Available records>
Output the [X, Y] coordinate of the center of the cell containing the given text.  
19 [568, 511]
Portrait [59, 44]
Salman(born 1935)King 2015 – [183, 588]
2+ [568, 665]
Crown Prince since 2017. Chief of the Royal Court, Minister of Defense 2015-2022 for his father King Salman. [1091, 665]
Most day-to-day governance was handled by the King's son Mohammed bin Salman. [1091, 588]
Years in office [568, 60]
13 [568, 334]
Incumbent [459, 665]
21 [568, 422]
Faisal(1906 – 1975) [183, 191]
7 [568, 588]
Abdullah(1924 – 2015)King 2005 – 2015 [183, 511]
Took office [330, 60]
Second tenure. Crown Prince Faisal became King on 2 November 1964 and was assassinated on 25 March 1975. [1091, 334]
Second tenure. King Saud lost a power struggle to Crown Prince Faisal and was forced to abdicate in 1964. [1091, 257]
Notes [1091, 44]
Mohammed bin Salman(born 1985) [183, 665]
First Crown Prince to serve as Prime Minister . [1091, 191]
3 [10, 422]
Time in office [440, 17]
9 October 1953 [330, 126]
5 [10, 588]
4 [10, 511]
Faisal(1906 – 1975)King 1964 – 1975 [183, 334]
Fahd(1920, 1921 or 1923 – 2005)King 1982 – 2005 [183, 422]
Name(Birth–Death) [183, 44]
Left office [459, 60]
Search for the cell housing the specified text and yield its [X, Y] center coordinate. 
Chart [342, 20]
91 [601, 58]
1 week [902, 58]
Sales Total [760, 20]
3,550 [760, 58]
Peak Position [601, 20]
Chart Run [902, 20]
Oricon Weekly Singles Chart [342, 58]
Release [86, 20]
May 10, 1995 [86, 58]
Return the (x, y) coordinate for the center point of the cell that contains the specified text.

Exercise directions> Print all of the items above again, keeping every line unchanged.

Response for this exercise>
Output the [X, Y] coordinate of the center of the cell containing the given text.  
19 [568, 511]
Portrait [59, 44]
Salman(born 1935)King 2015 – [183, 588]
2+ [568, 665]
Crown Prince since 2017. Chief of the Royal Court, Minister of Defense 2015-2022 for his father King Salman. [1091, 665]
Most day-to-day governance was handled by the King's son Mohammed bin Salman. [1091, 588]
Years in office [568, 60]
13 [568, 334]
Incumbent [459, 665]
21 [568, 422]
Faisal(1906 – 1975) [183, 191]
7 [568, 588]
Abdullah(1924 – 2015)King 2005 – 2015 [183, 511]
Took office [330, 60]
Second tenure. Crown Prince Faisal became King on 2 November 1964 and was assassinated on 25 March 1975. [1091, 334]
Second tenure. King Saud lost a power struggle to Crown Prince Faisal and was forced to abdicate in 1964. [1091, 257]
Notes [1091, 44]
Mohammed bin Salman(born 1985) [183, 665]
First Crown Prince to serve as Prime Minister . [1091, 191]
3 [10, 422]
Time in office [440, 17]
9 October 1953 [330, 126]
5 [10, 588]
4 [10, 511]
Faisal(1906 – 1975)King 1964 – 1975 [183, 334]
Fahd(1920, 1921 or 1923 – 2005)King 1982 – 2005 [183, 422]
Name(Birth–Death) [183, 44]
Left office [459, 60]
Search for the cell housing the specified text and yield its [X, Y] center coordinate. 
Chart [342, 20]
91 [601, 58]
1 week [902, 58]
Sales Total [760, 20]
3,550 [760, 58]
Peak Position [601, 20]
Chart Run [902, 20]
Oricon Weekly Singles Chart [342, 58]
Release [86, 20]
May 10, 1995 [86, 58]
Return the (x, y) coordinate for the center point of the cell that contains the specified text.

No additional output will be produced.